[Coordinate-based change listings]
= Beginning of Section =

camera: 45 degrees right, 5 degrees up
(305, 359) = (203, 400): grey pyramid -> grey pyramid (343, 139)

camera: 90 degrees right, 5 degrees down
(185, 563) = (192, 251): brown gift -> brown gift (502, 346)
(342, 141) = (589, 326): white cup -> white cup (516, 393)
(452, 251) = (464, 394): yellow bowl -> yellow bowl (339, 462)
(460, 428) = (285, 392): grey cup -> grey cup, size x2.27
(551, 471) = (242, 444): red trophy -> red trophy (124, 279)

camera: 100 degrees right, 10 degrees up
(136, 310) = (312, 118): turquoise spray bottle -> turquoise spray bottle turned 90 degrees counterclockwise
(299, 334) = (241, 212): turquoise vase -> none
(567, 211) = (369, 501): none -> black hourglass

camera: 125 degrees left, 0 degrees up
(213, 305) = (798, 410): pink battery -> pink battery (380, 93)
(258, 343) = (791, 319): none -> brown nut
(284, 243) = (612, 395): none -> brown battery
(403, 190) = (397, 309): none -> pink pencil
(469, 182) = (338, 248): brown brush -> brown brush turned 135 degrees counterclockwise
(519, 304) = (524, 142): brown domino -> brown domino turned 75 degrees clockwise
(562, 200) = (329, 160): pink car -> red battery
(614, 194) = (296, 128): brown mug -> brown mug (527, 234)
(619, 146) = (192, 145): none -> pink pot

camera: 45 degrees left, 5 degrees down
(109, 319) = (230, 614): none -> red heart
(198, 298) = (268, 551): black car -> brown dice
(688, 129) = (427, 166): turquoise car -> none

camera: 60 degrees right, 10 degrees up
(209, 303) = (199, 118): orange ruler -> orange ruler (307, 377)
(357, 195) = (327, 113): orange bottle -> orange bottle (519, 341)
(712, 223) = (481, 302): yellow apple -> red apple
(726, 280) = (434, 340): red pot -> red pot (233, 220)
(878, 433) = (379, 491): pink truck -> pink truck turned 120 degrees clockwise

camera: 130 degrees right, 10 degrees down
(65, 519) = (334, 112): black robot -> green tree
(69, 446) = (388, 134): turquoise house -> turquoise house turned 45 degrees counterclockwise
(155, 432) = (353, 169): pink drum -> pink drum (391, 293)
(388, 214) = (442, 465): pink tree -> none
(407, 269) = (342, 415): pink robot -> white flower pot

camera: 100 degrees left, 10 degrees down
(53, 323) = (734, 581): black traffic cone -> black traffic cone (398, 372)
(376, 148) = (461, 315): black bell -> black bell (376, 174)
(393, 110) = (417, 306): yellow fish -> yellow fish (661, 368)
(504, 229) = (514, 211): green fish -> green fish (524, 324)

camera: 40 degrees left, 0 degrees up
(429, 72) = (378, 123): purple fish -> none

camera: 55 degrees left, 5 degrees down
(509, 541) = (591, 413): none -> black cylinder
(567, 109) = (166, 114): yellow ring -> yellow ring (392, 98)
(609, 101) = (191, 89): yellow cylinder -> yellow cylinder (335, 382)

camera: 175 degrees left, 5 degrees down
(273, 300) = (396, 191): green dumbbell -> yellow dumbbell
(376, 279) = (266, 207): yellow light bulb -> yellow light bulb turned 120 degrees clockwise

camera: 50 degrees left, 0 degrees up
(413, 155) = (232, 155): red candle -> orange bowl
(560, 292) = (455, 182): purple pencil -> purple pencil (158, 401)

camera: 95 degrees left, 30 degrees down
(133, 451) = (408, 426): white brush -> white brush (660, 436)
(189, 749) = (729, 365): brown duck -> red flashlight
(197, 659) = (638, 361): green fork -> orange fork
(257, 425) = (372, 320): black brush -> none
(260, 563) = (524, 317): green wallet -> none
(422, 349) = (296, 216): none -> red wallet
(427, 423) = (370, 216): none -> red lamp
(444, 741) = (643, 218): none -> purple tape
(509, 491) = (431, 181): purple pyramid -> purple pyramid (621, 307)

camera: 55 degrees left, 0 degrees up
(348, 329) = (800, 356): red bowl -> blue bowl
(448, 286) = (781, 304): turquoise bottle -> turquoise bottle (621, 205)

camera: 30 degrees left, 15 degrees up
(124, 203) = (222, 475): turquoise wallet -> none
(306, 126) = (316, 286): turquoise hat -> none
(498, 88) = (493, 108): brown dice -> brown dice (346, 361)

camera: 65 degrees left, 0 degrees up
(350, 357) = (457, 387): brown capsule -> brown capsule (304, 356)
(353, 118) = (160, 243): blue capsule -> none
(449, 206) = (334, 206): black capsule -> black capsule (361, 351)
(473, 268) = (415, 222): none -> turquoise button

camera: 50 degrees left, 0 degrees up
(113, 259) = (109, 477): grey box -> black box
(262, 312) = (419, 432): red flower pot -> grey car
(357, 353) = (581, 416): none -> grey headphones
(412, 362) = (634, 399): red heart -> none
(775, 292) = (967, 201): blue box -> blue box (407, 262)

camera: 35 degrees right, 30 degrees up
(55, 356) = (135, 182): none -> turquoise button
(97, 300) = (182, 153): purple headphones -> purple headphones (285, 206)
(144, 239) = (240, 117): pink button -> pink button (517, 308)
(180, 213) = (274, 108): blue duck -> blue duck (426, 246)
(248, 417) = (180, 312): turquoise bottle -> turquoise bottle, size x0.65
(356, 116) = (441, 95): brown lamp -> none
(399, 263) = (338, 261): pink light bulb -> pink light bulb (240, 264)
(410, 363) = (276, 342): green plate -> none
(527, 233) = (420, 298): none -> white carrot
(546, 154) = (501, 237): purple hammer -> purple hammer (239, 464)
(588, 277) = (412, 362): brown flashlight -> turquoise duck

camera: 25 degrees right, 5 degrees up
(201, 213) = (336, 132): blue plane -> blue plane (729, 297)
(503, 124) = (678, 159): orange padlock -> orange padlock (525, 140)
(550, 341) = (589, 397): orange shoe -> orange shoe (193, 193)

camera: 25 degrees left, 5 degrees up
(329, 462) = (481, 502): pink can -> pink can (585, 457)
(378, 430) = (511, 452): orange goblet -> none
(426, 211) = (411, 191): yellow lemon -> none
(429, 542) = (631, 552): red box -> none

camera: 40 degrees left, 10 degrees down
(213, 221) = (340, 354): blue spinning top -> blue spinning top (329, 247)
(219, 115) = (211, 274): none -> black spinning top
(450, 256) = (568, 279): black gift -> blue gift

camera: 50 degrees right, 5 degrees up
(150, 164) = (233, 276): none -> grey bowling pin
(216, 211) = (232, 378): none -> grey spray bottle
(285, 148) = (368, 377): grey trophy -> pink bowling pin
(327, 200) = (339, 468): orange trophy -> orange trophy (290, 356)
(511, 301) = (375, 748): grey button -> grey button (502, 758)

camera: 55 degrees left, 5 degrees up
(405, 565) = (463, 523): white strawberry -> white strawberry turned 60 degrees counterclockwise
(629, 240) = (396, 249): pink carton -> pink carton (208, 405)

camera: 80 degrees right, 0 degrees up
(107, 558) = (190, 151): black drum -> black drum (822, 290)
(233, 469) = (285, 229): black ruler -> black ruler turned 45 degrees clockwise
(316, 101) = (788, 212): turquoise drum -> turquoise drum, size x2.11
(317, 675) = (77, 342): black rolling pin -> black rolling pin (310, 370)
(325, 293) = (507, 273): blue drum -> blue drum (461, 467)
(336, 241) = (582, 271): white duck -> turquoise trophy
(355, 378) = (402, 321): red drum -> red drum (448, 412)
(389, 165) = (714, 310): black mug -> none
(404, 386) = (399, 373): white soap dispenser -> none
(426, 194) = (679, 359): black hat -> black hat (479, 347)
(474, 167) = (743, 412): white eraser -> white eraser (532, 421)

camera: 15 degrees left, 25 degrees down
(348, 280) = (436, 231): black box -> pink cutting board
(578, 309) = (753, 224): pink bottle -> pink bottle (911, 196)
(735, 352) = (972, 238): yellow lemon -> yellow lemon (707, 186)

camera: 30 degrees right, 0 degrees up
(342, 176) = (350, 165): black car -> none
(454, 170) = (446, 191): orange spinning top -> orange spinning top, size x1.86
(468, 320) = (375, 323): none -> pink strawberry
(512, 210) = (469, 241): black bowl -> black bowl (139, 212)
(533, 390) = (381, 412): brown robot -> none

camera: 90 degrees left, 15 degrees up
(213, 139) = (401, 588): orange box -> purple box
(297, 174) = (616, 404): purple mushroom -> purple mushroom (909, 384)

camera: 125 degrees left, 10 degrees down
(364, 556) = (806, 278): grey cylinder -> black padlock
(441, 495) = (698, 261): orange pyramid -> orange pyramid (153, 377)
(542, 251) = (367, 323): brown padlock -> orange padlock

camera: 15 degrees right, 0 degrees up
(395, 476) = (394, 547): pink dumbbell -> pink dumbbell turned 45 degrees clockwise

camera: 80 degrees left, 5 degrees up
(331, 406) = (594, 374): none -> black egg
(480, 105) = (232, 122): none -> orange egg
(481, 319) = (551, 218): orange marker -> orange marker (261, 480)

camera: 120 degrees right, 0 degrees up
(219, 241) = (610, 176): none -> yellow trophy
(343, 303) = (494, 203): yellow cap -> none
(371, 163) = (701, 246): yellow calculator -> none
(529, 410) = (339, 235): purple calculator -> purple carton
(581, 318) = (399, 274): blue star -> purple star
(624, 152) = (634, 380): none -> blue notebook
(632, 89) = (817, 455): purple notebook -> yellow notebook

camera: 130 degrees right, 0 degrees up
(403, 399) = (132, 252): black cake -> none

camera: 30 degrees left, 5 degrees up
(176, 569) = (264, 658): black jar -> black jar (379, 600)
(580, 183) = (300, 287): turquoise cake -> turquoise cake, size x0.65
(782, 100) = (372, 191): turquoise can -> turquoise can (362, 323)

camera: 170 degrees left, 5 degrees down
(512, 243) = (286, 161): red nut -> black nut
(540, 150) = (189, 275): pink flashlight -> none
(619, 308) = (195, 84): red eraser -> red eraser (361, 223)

= End of Section =

From the records above, copy only the lines starting with the line that holds "(355, 378) = (402, 321): red" and going on through the line that holds "(468, 320) = (375, 323): none", exactly as written.

Exercise response
(355, 378) = (402, 321): red drum -> red drum (448, 412)
(389, 165) = (714, 310): black mug -> none
(404, 386) = (399, 373): white soap dispenser -> none
(426, 194) = (679, 359): black hat -> black hat (479, 347)
(474, 167) = (743, 412): white eraser -> white eraser (532, 421)

camera: 15 degrees left, 25 degrees down
(348, 280) = (436, 231): black box -> pink cutting board
(578, 309) = (753, 224): pink bottle -> pink bottle (911, 196)
(735, 352) = (972, 238): yellow lemon -> yellow lemon (707, 186)

camera: 30 degrees right, 0 degrees up
(342, 176) = (350, 165): black car -> none
(454, 170) = (446, 191): orange spinning top -> orange spinning top, size x1.86
(468, 320) = (375, 323): none -> pink strawberry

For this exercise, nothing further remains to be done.